Problem requirements ▸ Rewrite the rows from the first one through the row containing "8: (1012, 815)", renaming "top-left" to "upper-left" and changing nothing else. Leave the pictures out of your answer.

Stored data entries

-- Begin --

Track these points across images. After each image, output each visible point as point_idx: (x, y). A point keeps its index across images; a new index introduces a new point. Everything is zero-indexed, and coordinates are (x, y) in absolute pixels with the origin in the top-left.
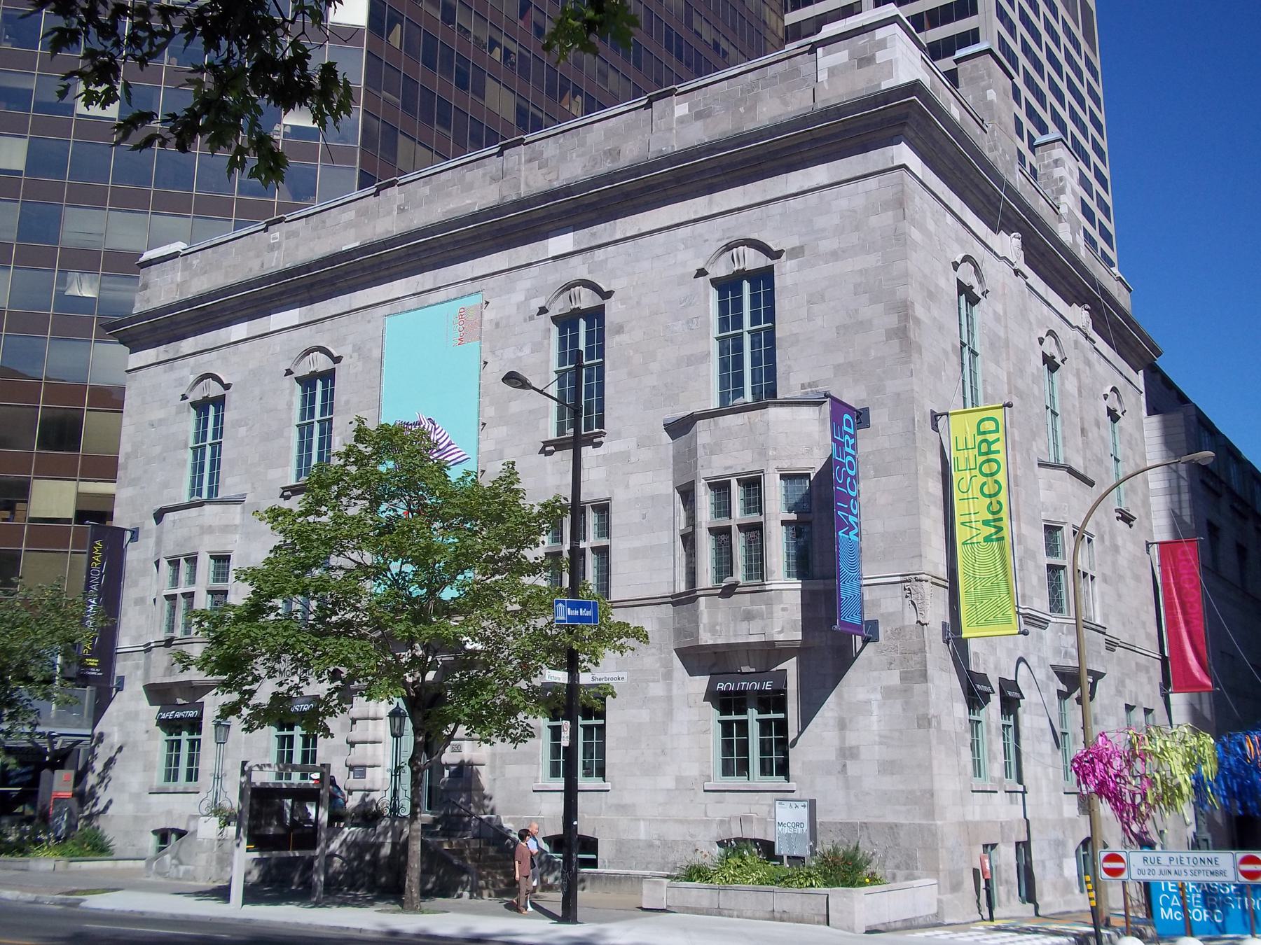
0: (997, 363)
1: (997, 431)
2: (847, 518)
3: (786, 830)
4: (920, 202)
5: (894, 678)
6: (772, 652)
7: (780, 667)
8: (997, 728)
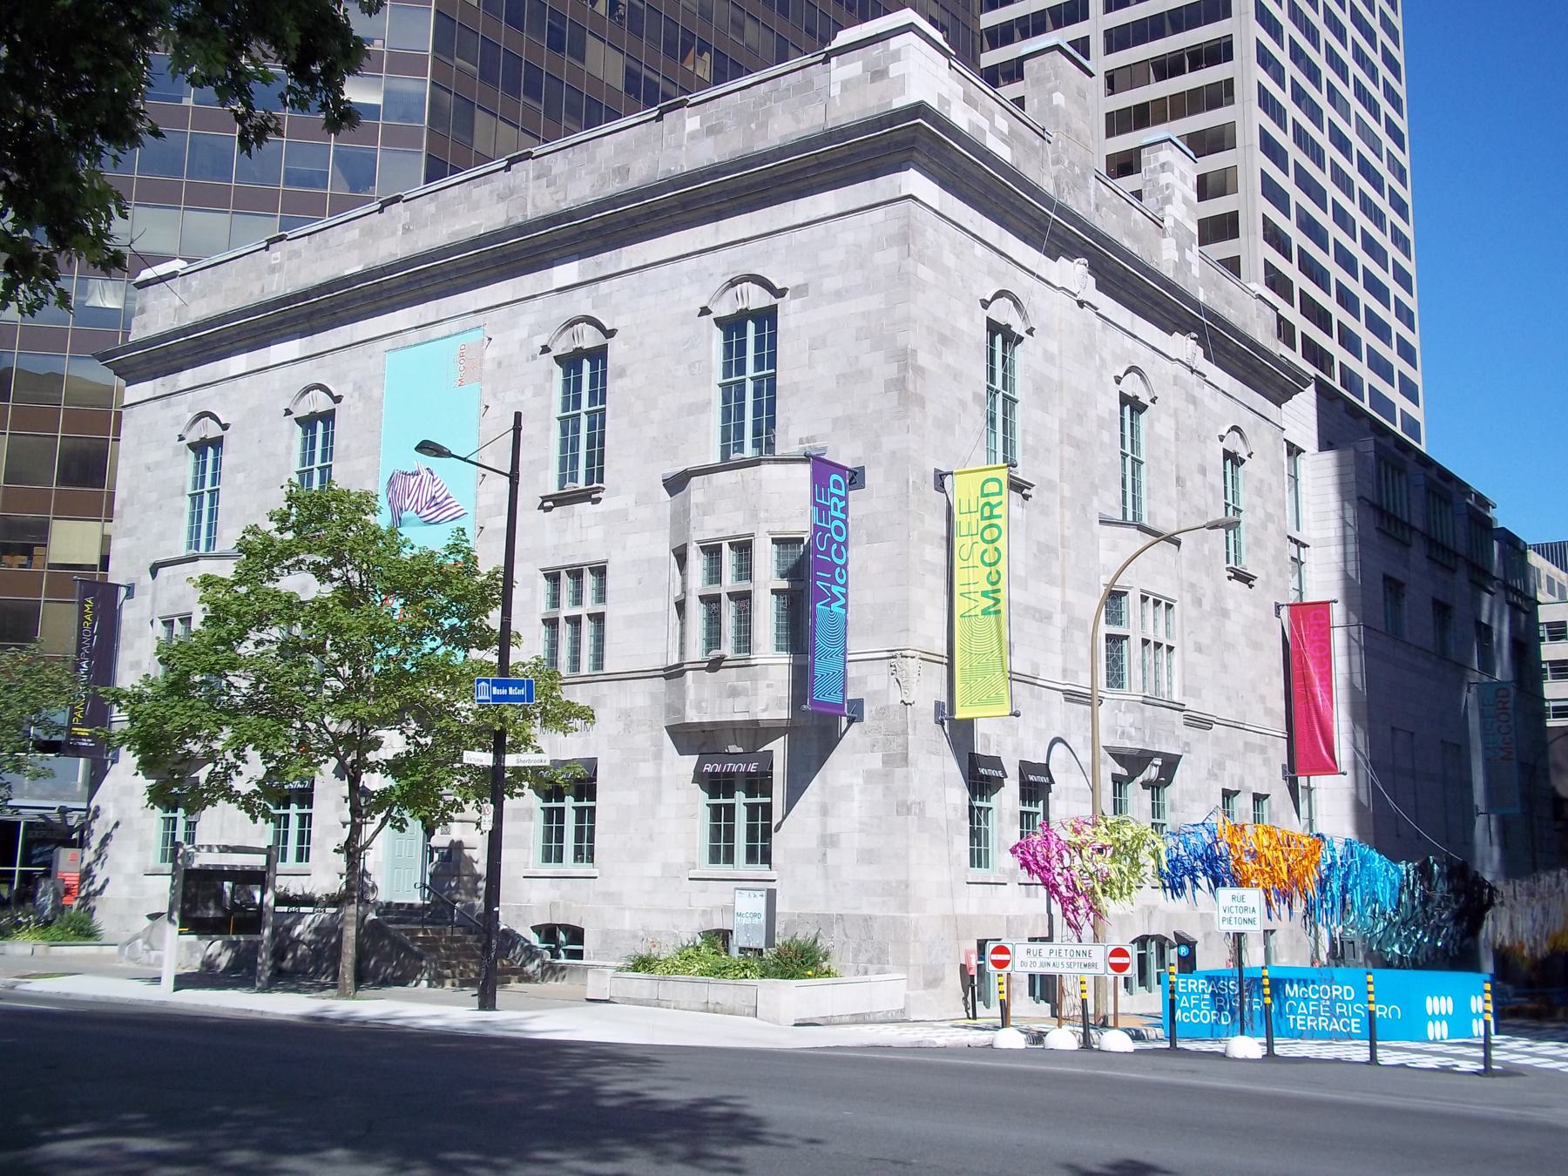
0: (1045, 409)
1: (1000, 493)
2: (829, 589)
3: (744, 921)
4: (936, 235)
5: (875, 761)
6: (757, 732)
7: (767, 748)
8: (1012, 815)
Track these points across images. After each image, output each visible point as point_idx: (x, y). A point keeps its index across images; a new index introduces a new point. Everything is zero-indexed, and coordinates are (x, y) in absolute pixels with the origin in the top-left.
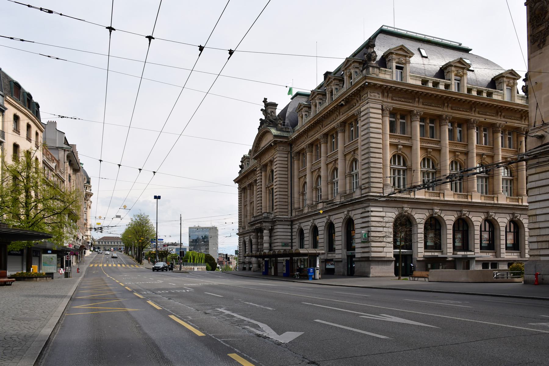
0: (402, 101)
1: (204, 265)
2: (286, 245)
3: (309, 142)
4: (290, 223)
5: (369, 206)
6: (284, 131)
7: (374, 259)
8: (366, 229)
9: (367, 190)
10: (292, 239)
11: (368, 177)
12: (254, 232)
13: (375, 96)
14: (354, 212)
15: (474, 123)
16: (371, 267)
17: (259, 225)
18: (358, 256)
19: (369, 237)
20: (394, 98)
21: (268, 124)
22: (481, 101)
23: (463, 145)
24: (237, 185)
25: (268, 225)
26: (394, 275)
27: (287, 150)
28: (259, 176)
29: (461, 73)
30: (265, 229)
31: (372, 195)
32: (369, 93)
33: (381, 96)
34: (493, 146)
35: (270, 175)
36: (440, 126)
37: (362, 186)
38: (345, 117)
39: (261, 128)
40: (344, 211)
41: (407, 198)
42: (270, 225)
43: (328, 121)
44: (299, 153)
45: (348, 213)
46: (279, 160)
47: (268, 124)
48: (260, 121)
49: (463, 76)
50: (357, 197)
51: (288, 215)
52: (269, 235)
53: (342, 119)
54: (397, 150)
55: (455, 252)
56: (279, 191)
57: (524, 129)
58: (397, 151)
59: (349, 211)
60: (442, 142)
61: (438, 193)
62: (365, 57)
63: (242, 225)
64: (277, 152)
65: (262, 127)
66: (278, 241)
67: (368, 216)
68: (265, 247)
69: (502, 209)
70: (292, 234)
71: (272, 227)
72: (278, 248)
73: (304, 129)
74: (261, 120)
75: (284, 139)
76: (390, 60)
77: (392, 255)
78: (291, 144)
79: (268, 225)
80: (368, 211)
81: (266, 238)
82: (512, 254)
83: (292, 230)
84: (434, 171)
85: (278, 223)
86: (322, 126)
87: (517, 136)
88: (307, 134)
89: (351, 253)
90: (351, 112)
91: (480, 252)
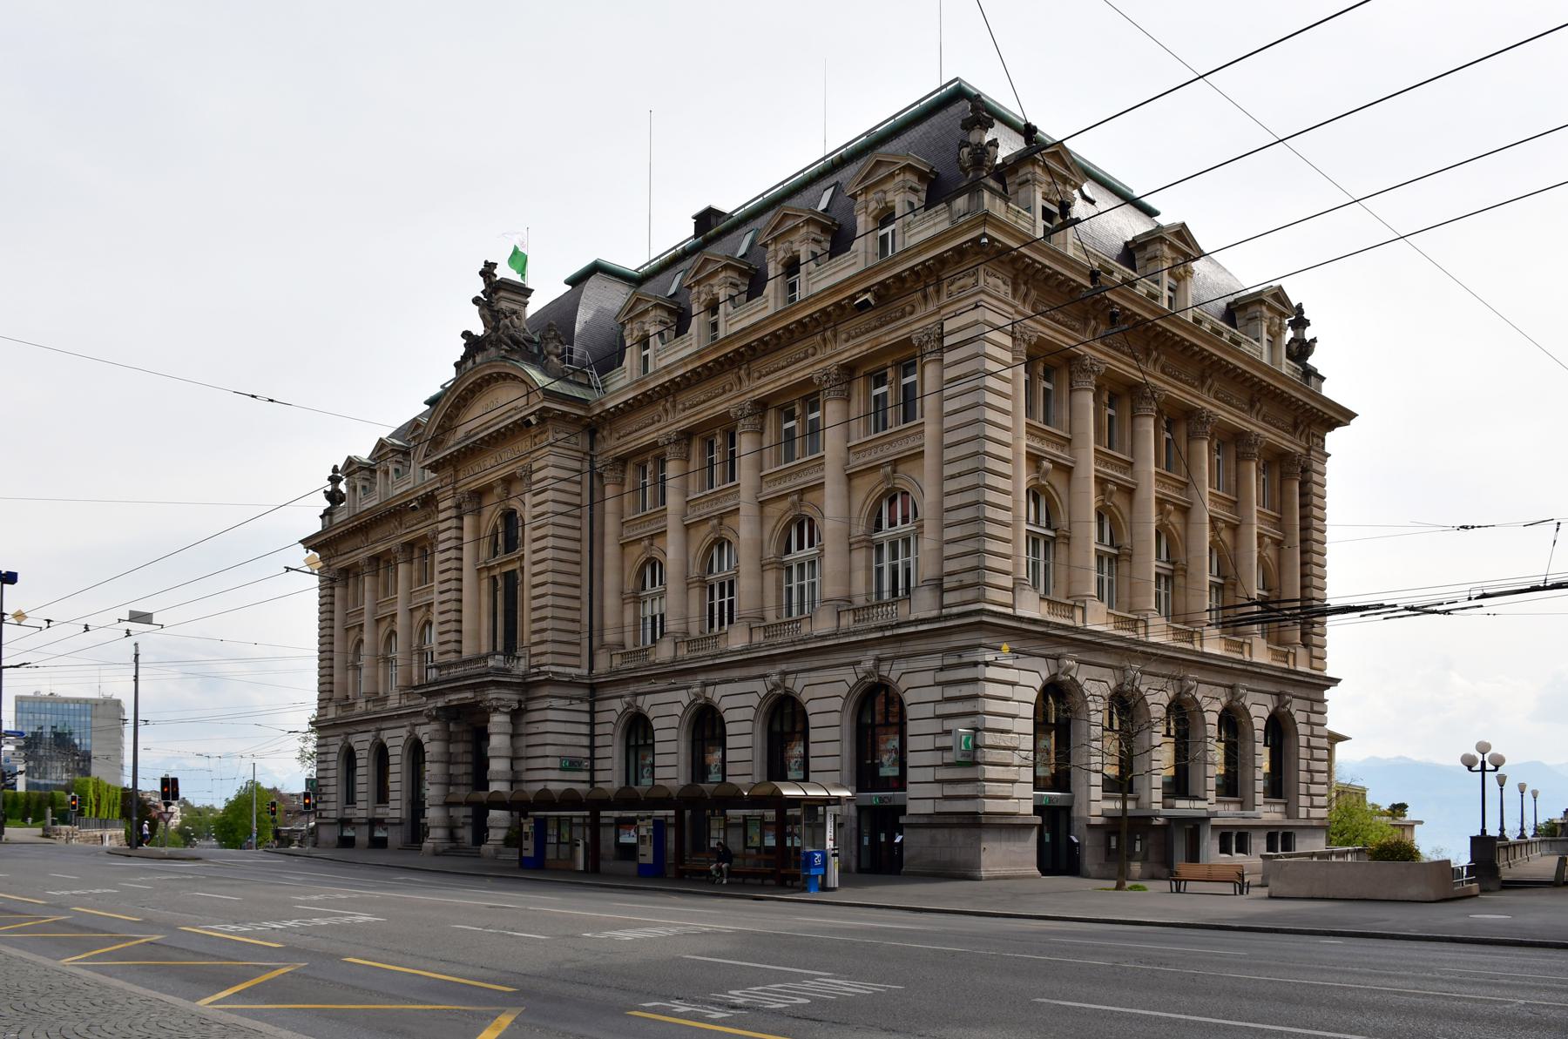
0: (1057, 322)
1: (120, 827)
2: (573, 765)
3: (683, 425)
5: (980, 646)
6: (570, 382)
7: (992, 821)
8: (967, 721)
9: (969, 594)
10: (592, 747)
11: (977, 552)
12: (432, 719)
15: (1207, 422)
16: (983, 845)
17: (469, 695)
18: (913, 808)
19: (976, 747)
21: (506, 351)
22: (1230, 360)
23: (1178, 485)
25: (510, 697)
26: (1037, 872)
27: (579, 447)
28: (449, 528)
30: (496, 709)
31: (992, 612)
32: (981, 273)
33: (1010, 291)
34: (1237, 496)
35: (496, 526)
36: (1133, 418)
37: (946, 579)
38: (864, 348)
39: (470, 363)
42: (516, 697)
43: (780, 358)
44: (622, 461)
45: (876, 667)
47: (506, 351)
48: (465, 341)
49: (1184, 278)
50: (922, 615)
51: (579, 667)
52: (510, 731)
53: (846, 355)
54: (1036, 475)
55: (1169, 801)
56: (554, 583)
57: (1299, 460)
58: (1038, 479)
59: (879, 660)
60: (1138, 467)
61: (1133, 620)
62: (965, 154)
63: (337, 694)
65: (478, 359)
66: (549, 750)
67: (975, 680)
68: (497, 772)
69: (1258, 679)
70: (592, 730)
71: (520, 702)
73: (667, 379)
74: (466, 334)
75: (574, 407)
76: (1028, 181)
77: (1027, 808)
78: (593, 427)
80: (976, 664)
81: (498, 742)
82: (1272, 808)
83: (592, 718)
85: (545, 691)
86: (748, 375)
87: (1281, 477)
88: (674, 397)
89: (880, 798)
90: (890, 333)
91: (1218, 801)
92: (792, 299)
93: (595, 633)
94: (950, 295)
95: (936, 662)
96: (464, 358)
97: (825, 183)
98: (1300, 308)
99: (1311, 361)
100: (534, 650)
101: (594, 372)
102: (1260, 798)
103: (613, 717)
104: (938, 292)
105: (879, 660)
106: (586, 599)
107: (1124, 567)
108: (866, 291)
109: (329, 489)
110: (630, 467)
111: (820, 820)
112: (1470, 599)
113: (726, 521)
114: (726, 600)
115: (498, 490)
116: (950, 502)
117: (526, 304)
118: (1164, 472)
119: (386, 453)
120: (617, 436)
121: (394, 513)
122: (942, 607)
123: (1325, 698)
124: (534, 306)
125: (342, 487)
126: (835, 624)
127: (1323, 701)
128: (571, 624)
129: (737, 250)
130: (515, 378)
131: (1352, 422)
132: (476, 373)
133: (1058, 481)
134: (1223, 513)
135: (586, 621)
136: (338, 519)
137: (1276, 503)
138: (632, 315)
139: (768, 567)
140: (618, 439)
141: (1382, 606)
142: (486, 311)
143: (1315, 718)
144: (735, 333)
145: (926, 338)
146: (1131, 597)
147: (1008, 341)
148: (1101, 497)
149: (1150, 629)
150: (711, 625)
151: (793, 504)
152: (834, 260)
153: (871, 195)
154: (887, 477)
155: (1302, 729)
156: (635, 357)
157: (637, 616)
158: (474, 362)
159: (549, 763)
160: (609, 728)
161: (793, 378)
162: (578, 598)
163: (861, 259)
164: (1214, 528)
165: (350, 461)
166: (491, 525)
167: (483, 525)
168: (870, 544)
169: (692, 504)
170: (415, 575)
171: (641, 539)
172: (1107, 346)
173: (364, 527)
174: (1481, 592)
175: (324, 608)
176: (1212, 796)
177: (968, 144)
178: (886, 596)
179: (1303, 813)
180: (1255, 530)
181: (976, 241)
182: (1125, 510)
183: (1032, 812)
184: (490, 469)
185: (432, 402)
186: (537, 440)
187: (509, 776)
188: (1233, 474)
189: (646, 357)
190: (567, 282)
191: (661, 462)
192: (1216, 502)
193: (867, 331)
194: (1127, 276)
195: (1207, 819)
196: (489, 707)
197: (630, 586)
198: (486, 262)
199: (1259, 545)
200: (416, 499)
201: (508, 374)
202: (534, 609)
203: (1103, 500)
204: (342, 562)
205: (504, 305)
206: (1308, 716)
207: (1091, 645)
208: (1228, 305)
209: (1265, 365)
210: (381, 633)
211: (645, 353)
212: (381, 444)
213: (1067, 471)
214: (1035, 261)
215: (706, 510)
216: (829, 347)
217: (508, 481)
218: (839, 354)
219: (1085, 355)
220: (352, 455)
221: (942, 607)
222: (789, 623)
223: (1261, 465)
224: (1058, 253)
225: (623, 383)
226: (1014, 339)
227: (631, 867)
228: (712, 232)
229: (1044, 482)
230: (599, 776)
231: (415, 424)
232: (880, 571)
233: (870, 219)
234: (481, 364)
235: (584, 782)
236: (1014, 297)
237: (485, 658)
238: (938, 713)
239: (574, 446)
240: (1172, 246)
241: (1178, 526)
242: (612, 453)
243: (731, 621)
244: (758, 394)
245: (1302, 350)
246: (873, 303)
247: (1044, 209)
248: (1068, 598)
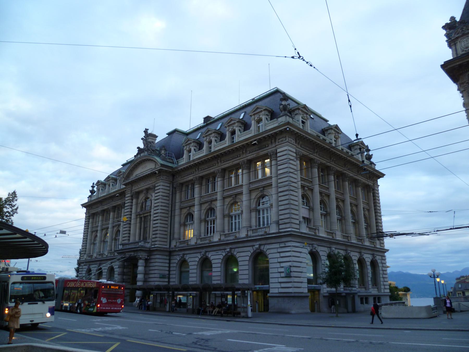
2: (163, 276)
4: (167, 253)
10: (169, 271)
13: (291, 141)
14: (267, 247)
20: (303, 146)
24: (84, 210)
26: (309, 311)
28: (128, 203)
29: (337, 136)
30: (141, 259)
33: (294, 142)
37: (280, 221)
38: (254, 155)
40: (255, 244)
41: (310, 234)
44: (182, 184)
46: (162, 189)
48: (138, 150)
49: (338, 138)
52: (145, 265)
54: (303, 191)
64: (161, 180)
66: (156, 272)
70: (170, 265)
72: (155, 281)
74: (138, 148)
76: (297, 114)
77: (306, 291)
79: (143, 255)
81: (141, 269)
84: (325, 213)
85: (155, 253)
86: (221, 161)
90: (262, 151)
92: (233, 142)
93: (172, 235)
94: (279, 142)
95: (277, 246)
96: (137, 154)
97: (241, 111)
98: (367, 146)
99: (372, 160)
100: (153, 240)
101: (175, 159)
102: (370, 286)
103: (176, 261)
104: (275, 141)
105: (260, 245)
106: (169, 225)
107: (328, 217)
108: (255, 140)
109: (91, 189)
110: (184, 186)
111: (246, 295)
112: (434, 231)
113: (213, 203)
114: (212, 226)
115: (145, 192)
116: (280, 199)
117: (156, 140)
118: (337, 190)
119: (110, 180)
120: (181, 177)
121: (111, 197)
122: (279, 229)
123: (385, 255)
124: (158, 140)
125: (95, 189)
127: (385, 256)
128: (165, 232)
129: (217, 128)
130: (152, 160)
131: (384, 176)
132: (141, 158)
133: (309, 193)
134: (354, 202)
135: (169, 231)
136: (93, 199)
137: (367, 198)
138: (186, 144)
140: (181, 178)
141: (413, 233)
142: (145, 142)
143: (383, 261)
144: (217, 150)
145: (272, 153)
146: (330, 226)
147: (295, 155)
148: (321, 197)
149: (352, 239)
150: (208, 233)
152: (245, 132)
153: (256, 116)
155: (380, 265)
156: (187, 156)
158: (140, 156)
159: (156, 275)
160: (175, 265)
162: (167, 224)
163: (253, 132)
164: (351, 206)
165: (98, 182)
169: (203, 197)
170: (116, 216)
171: (187, 207)
172: (320, 156)
173: (100, 202)
174: (437, 230)
175: (86, 225)
176: (357, 286)
177: (282, 105)
178: (261, 226)
179: (382, 291)
180: (362, 207)
181: (286, 129)
182: (327, 201)
183: (307, 292)
184: (143, 186)
185: (123, 165)
186: (158, 178)
187: (143, 280)
188: (355, 191)
189: (190, 156)
190: (167, 134)
191: (193, 185)
192: (351, 199)
193: (255, 151)
194: (324, 138)
195: (356, 293)
196: (139, 258)
197: (183, 221)
198: (146, 129)
199: (363, 211)
200: (118, 193)
201: (150, 159)
202: (154, 228)
203: (321, 198)
204: (93, 211)
205: (150, 140)
206: (381, 261)
207: (322, 241)
208: (349, 145)
209: (301, 129)
210: (103, 234)
211: (190, 154)
212: (108, 177)
213: (312, 190)
214: (301, 134)
215: (207, 199)
216: (244, 155)
217: (148, 190)
218: (247, 157)
219: (315, 159)
220: (99, 180)
221: (279, 229)
222: (232, 233)
223: (349, 182)
224: (306, 132)
225: (183, 161)
226: (296, 154)
227: (184, 310)
228: (209, 122)
229: (305, 193)
230: (171, 280)
231: (119, 172)
232: (259, 218)
233: (255, 122)
234: (142, 156)
235: (166, 282)
236: (296, 143)
237: (138, 243)
238: (279, 261)
239: (168, 180)
240: (334, 130)
241: (341, 205)
242: (179, 182)
243: (214, 232)
244: (223, 167)
245: (369, 157)
246: (257, 143)
247: (302, 121)
248: (314, 226)
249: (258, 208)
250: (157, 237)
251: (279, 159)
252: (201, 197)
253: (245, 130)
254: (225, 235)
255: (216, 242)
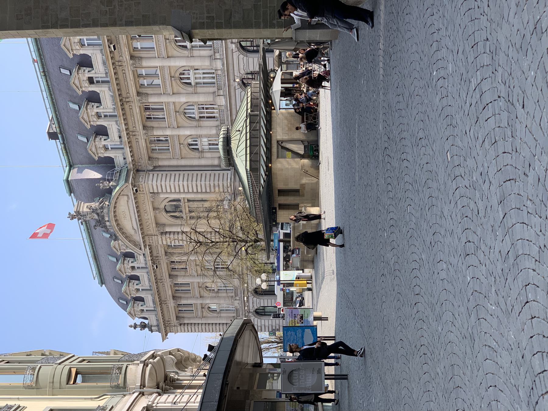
27: (145, 175)
120: (141, 159)
126: (219, 60)
139: (196, 91)
150: (214, 117)
151: (175, 80)
154: (170, 42)
157: (209, 152)
161: (132, 79)
166: (170, 219)
167: (170, 223)
168: (191, 50)
204: (174, 321)
216: (124, 64)
249: (197, 118)
250: (218, 184)
251: (160, 191)
252: (169, 127)
253: (107, 135)
254: (235, 296)
255: (226, 101)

-- End --

Correct result ▸
Track these points across images. After each image, output each visible point as point_idx: (x, y). A point keeps its index across images; a new index introduces a new point. Everything is zero-indexed, and coordinates are (x, y) in absolute pixels with the origin in the upper-left.
0: (997, 363)
1: (997, 431)
2: (847, 518)
3: (786, 830)
4: (920, 202)
5: (894, 678)
6: (772, 652)
7: (780, 667)
8: (997, 728)
0: (1045, 409)
1: (1000, 493)
2: (829, 589)
3: (744, 921)
4: (936, 235)
5: (875, 761)
6: (757, 732)
7: (767, 748)
8: (1012, 815)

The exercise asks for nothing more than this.